What is needed
Lines that contain the string "slope" are the ones to list; copy all of them from the records.

Data extracts
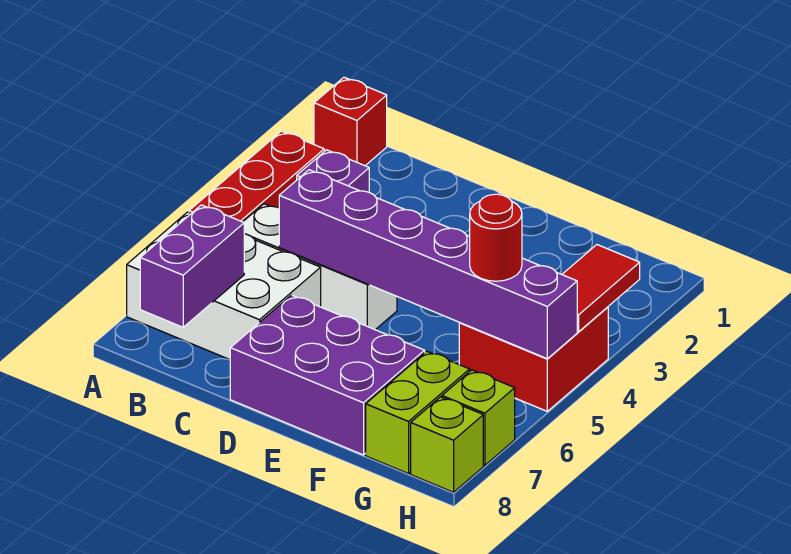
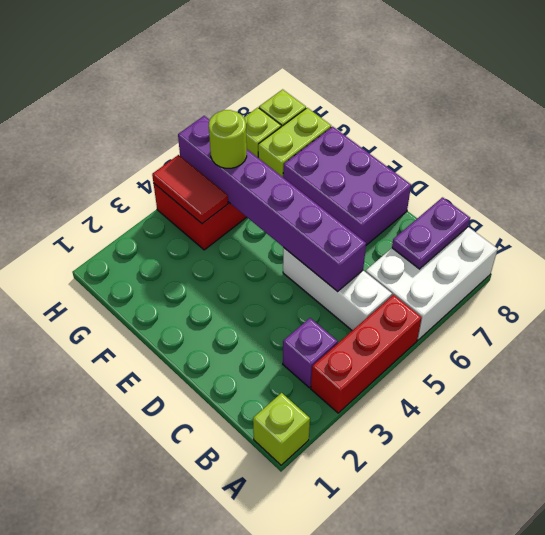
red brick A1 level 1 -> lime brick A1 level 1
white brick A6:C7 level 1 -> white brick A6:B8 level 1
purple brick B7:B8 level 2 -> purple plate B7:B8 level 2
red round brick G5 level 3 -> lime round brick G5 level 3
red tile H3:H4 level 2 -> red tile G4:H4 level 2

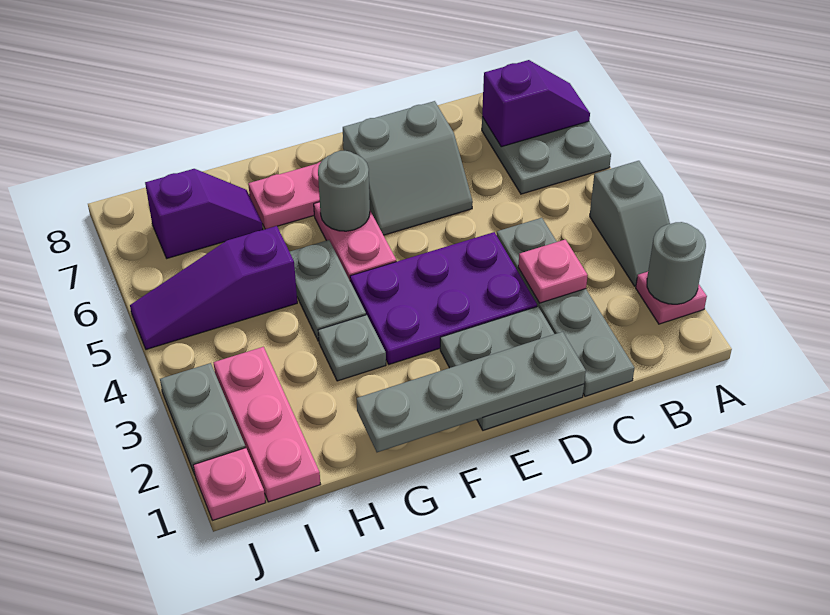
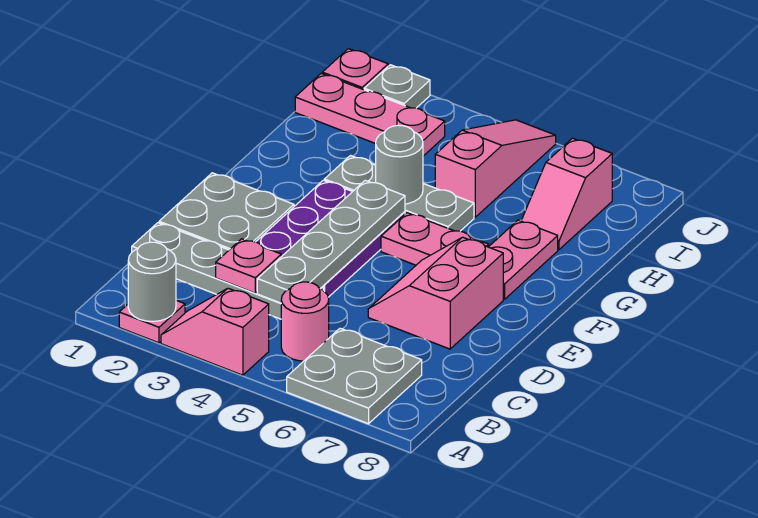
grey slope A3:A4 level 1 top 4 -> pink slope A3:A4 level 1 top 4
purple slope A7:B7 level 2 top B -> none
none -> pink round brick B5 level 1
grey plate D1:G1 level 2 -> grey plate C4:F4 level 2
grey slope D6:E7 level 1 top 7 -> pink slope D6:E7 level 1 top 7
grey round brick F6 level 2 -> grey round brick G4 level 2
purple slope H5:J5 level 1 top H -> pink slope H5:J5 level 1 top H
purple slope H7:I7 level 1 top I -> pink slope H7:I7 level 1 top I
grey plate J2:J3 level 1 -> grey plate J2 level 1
--
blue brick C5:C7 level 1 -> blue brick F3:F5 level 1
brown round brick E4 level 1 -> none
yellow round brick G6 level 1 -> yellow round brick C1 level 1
---
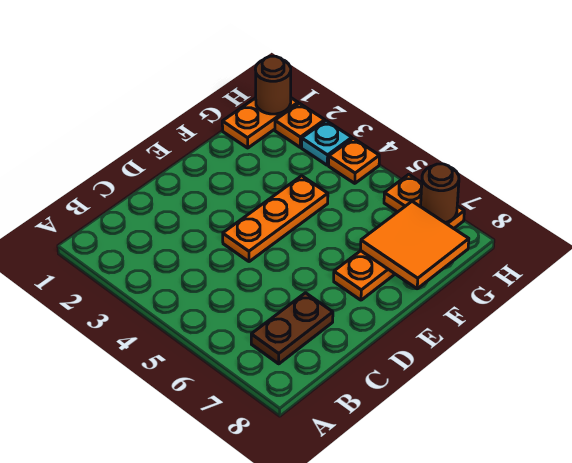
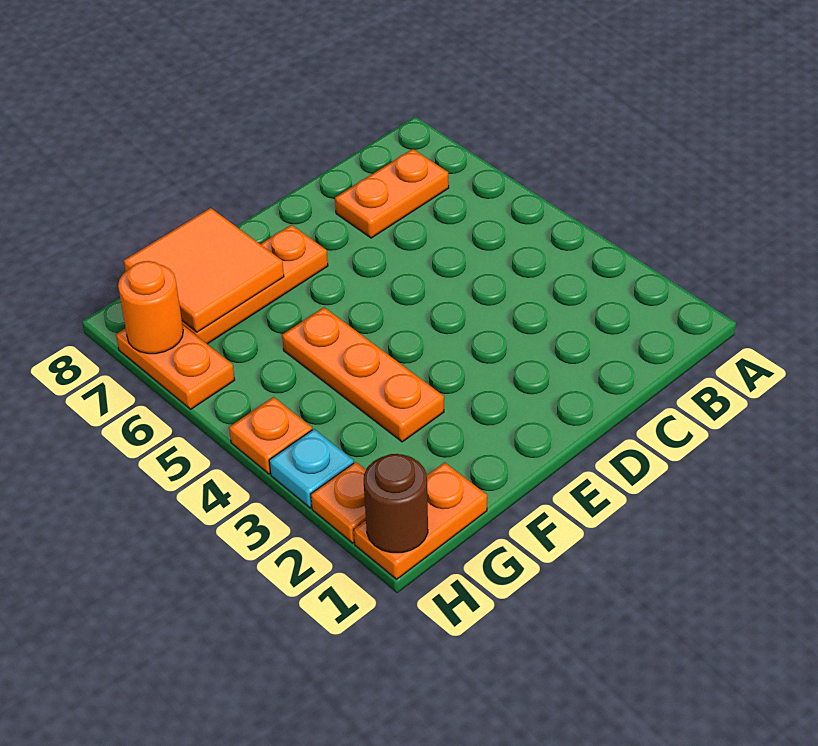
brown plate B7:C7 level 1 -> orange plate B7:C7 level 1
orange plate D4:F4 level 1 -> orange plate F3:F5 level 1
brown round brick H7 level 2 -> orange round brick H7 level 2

Answer space
grey slope A3:A4 level 1 top 4 -> pink slope A3:A4 level 1 top 4
purple slope A7:B7 level 2 top B -> none
grey slope D6:E7 level 1 top 7 -> pink slope D6:E7 level 1 top 7
purple slope H5:J5 level 1 top H -> pink slope H5:J5 level 1 top H
purple slope H7:I7 level 1 top I -> pink slope H7:I7 level 1 top I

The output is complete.